> **Task to complete**:
These records must be written out again exactly.

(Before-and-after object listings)
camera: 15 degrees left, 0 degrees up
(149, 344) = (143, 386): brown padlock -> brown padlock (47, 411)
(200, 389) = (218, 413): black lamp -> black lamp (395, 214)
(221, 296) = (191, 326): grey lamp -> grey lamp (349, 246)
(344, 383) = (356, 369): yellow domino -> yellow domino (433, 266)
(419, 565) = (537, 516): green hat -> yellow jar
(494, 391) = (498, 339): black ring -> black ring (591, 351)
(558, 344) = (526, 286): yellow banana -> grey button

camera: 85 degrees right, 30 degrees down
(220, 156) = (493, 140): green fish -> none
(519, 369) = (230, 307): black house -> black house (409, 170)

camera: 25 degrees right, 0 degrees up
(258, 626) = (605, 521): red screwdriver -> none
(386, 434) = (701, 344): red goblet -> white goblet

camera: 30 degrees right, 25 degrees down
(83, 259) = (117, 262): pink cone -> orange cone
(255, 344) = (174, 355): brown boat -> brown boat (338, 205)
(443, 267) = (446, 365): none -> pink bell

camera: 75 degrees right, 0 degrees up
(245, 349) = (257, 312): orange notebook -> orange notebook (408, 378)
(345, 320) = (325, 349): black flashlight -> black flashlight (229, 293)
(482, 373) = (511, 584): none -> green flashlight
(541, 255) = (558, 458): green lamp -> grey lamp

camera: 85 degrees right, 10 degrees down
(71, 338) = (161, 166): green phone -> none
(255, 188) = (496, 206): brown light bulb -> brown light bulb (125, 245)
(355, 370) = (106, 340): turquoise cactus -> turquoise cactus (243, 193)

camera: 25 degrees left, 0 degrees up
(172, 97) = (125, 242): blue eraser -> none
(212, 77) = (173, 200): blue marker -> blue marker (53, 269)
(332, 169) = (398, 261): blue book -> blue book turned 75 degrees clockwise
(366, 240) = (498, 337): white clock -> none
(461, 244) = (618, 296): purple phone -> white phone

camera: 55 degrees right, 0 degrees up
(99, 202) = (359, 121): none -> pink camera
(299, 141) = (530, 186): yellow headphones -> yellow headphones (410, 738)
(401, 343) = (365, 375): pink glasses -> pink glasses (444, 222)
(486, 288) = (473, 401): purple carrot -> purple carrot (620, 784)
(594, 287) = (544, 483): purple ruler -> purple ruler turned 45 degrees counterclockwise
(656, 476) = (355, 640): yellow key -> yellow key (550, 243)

> **Answer for the task**:
camera: 15 degrees left, 0 degrees up
(149, 344) = (143, 386): brown padlock -> brown padlock (47, 411)
(200, 389) = (218, 413): black lamp -> black lamp (395, 214)
(221, 296) = (191, 326): grey lamp -> grey lamp (349, 246)
(344, 383) = (356, 369): yellow domino -> yellow domino (433, 266)
(419, 565) = (537, 516): green hat -> yellow jar
(494, 391) = (498, 339): black ring -> black ring (591, 351)
(558, 344) = (526, 286): yellow banana -> grey button

camera: 85 degrees right, 30 degrees down
(220, 156) = (493, 140): green fish -> none
(519, 369) = (230, 307): black house -> black house (409, 170)

camera: 25 degrees right, 0 degrees up
(258, 626) = (605, 521): red screwdriver -> none
(386, 434) = (701, 344): red goblet -> white goblet

camera: 30 degrees right, 25 degrees down
(83, 259) = (117, 262): pink cone -> orange cone
(255, 344) = (174, 355): brown boat -> brown boat (338, 205)
(443, 267) = (446, 365): none -> pink bell

camera: 75 degrees right, 0 degrees up
(245, 349) = (257, 312): orange notebook -> orange notebook (408, 378)
(345, 320) = (325, 349): black flashlight -> black flashlight (229, 293)
(482, 373) = (511, 584): none -> green flashlight
(541, 255) = (558, 458): green lamp -> grey lamp

camera: 85 degrees right, 10 degrees down
(71, 338) = (161, 166): green phone -> none
(255, 188) = (496, 206): brown light bulb -> brown light bulb (125, 245)
(355, 370) = (106, 340): turquoise cactus -> turquoise cactus (243, 193)

camera: 25 degrees left, 0 degrees up
(172, 97) = (125, 242): blue eraser -> none
(212, 77) = (173, 200): blue marker -> blue marker (53, 269)
(332, 169) = (398, 261): blue book -> blue book turned 75 degrees clockwise
(366, 240) = (498, 337): white clock -> none
(461, 244) = (618, 296): purple phone -> white phone

camera: 55 degrees right, 0 degrees up
(99, 202) = (359, 121): none -> pink camera
(299, 141) = (530, 186): yellow headphones -> yellow headphones (410, 738)
(401, 343) = (365, 375): pink glasses -> pink glasses (444, 222)
(486, 288) = (473, 401): purple carrot -> purple carrot (620, 784)
(594, 287) = (544, 483): purple ruler -> purple ruler turned 45 degrees counterclockwise
(656, 476) = (355, 640): yellow key -> yellow key (550, 243)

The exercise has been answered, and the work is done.